▶ _What is expected_
What is needed is an exact copy of the lines in the entries below from the one holding "blue circle: (87, 59) -> (86, 101), moved" through the one holding "cyan square: (347, 349)", pictures excluded.

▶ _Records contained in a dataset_
--------

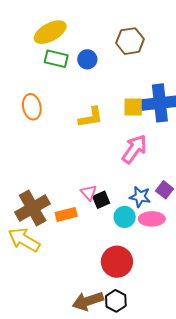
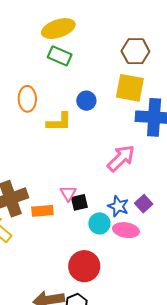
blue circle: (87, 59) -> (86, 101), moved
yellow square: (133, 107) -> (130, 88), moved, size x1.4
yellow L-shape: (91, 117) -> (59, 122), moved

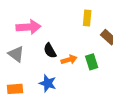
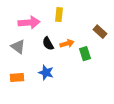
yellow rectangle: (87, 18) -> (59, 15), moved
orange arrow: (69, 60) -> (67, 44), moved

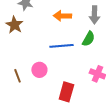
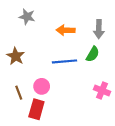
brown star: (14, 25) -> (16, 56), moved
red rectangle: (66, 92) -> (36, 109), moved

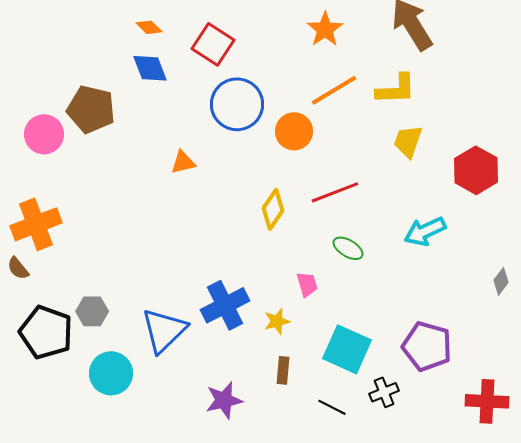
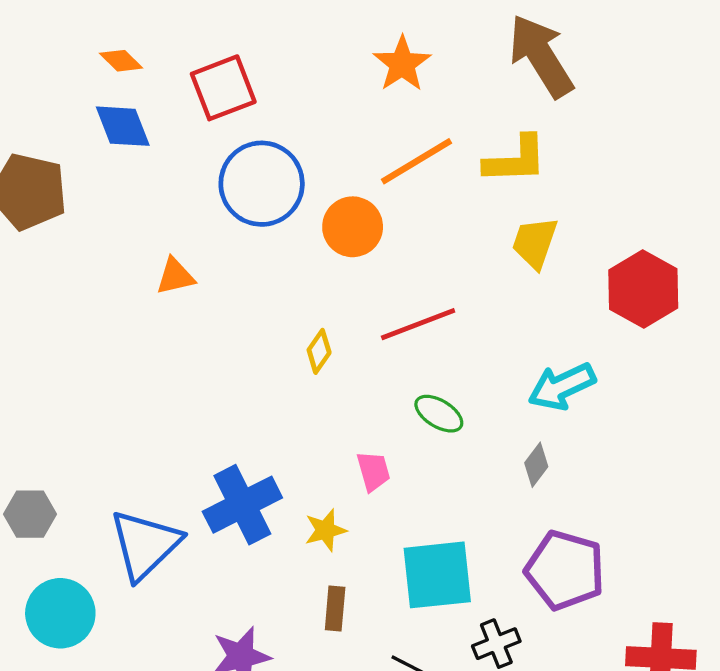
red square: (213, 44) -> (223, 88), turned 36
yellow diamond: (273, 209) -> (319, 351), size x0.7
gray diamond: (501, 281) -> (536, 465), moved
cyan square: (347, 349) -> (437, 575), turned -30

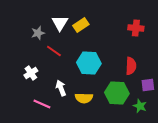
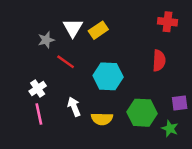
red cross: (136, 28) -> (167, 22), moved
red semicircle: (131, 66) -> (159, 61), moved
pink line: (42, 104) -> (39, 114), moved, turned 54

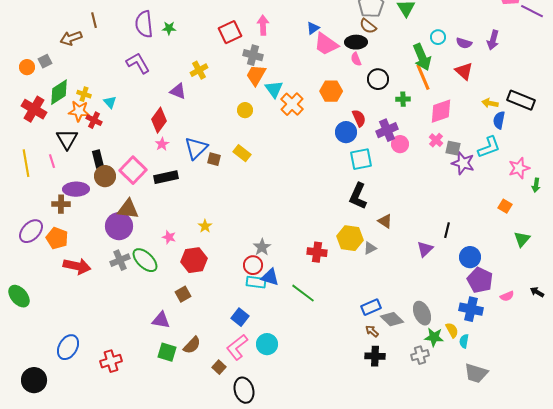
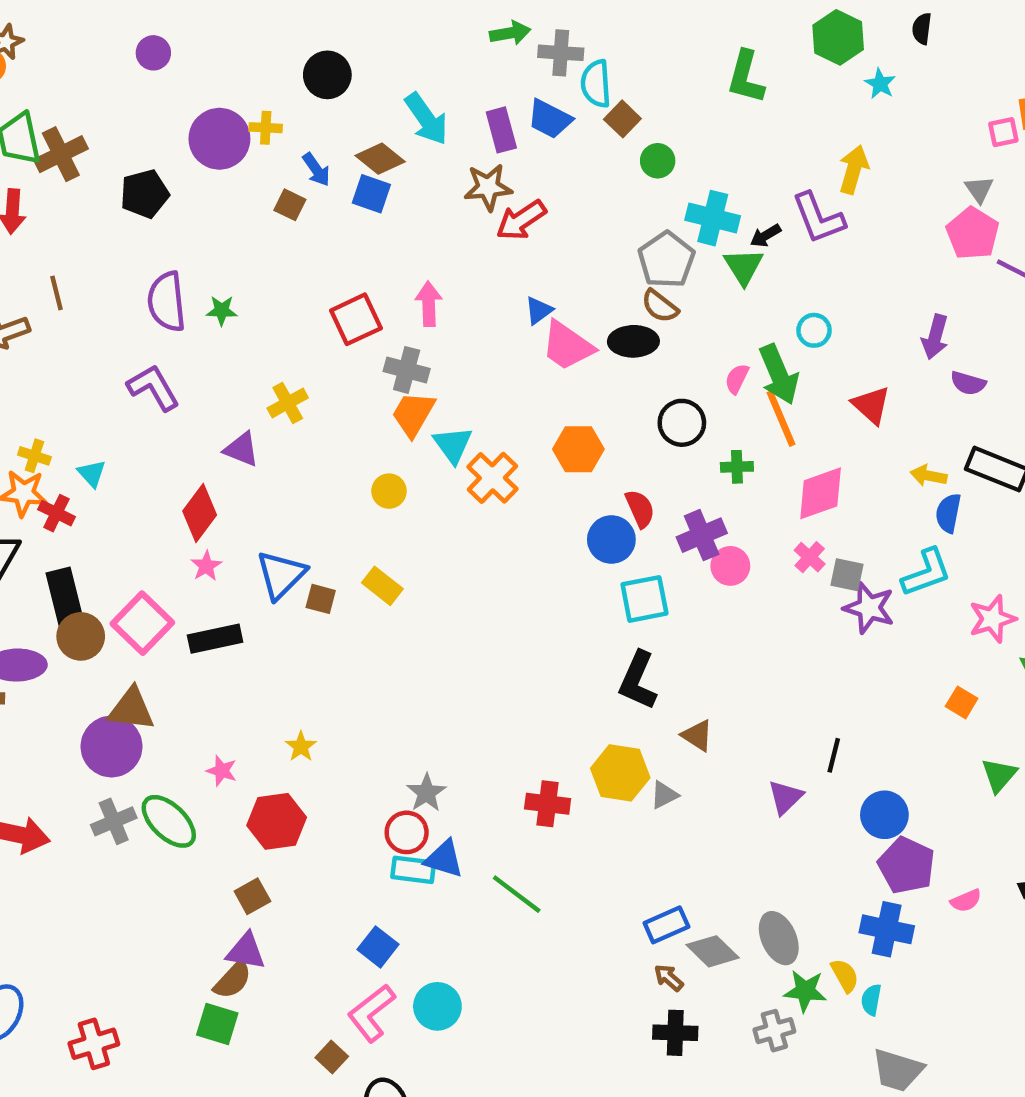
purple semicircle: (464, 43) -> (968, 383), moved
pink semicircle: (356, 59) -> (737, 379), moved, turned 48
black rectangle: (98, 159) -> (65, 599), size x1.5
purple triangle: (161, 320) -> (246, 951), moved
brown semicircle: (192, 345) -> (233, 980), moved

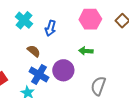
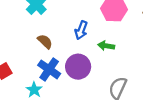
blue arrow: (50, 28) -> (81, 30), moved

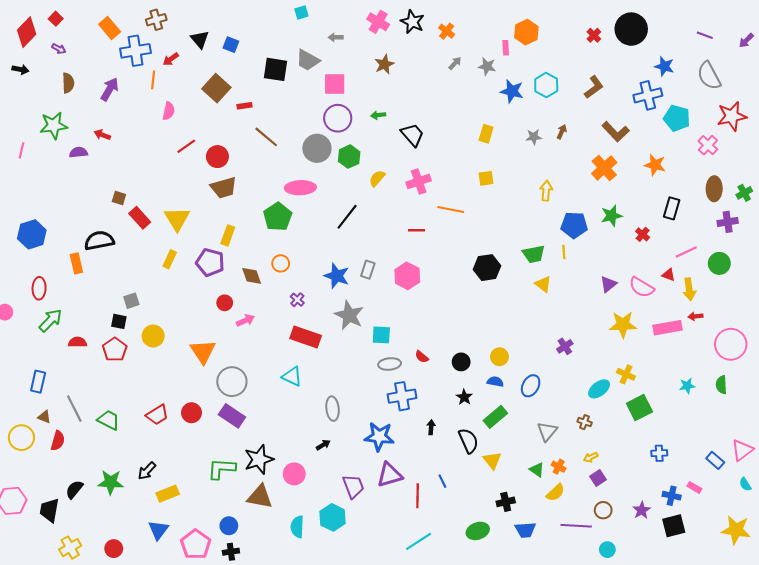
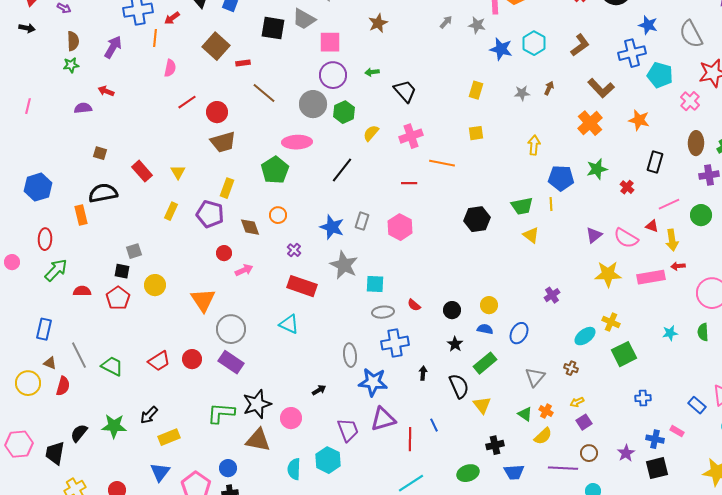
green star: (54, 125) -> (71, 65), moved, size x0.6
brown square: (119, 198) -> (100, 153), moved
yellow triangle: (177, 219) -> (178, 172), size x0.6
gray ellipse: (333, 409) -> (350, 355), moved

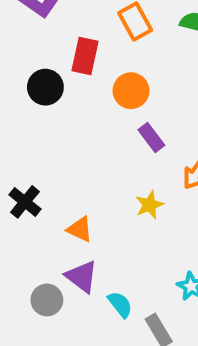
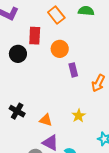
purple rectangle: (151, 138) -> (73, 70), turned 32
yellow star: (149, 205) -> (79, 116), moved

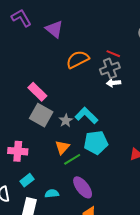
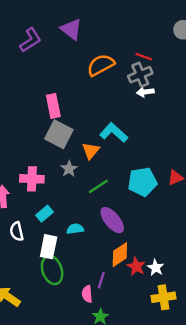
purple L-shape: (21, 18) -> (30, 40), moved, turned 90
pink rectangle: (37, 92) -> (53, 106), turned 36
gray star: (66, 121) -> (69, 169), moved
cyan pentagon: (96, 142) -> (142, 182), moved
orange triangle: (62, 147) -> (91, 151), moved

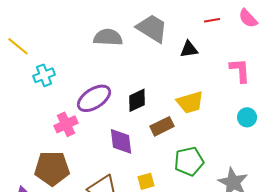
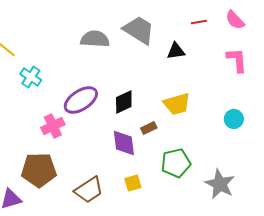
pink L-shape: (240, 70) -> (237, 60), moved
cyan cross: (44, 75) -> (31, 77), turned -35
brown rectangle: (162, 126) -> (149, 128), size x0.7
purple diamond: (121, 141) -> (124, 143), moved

--------

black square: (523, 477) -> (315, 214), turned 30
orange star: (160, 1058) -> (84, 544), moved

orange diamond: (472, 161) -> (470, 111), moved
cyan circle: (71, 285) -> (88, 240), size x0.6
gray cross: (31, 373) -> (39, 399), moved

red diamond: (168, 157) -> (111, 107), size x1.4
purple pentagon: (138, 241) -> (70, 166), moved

--------

▶ _Response_
blue circle: (87, 59) -> (86, 101), moved
yellow square: (133, 107) -> (130, 88), moved, size x1.4
yellow L-shape: (91, 117) -> (59, 122), moved

yellow rectangle: (87, 18) -> (59, 15), moved
orange arrow: (69, 60) -> (67, 44), moved

brown star: (14, 25) -> (16, 56), moved
red rectangle: (66, 92) -> (36, 109), moved

red square: (213, 44) -> (223, 88), turned 36
yellow diamond: (273, 209) -> (319, 351), size x0.7
gray diamond: (501, 281) -> (536, 465), moved
cyan square: (347, 349) -> (437, 575), turned -30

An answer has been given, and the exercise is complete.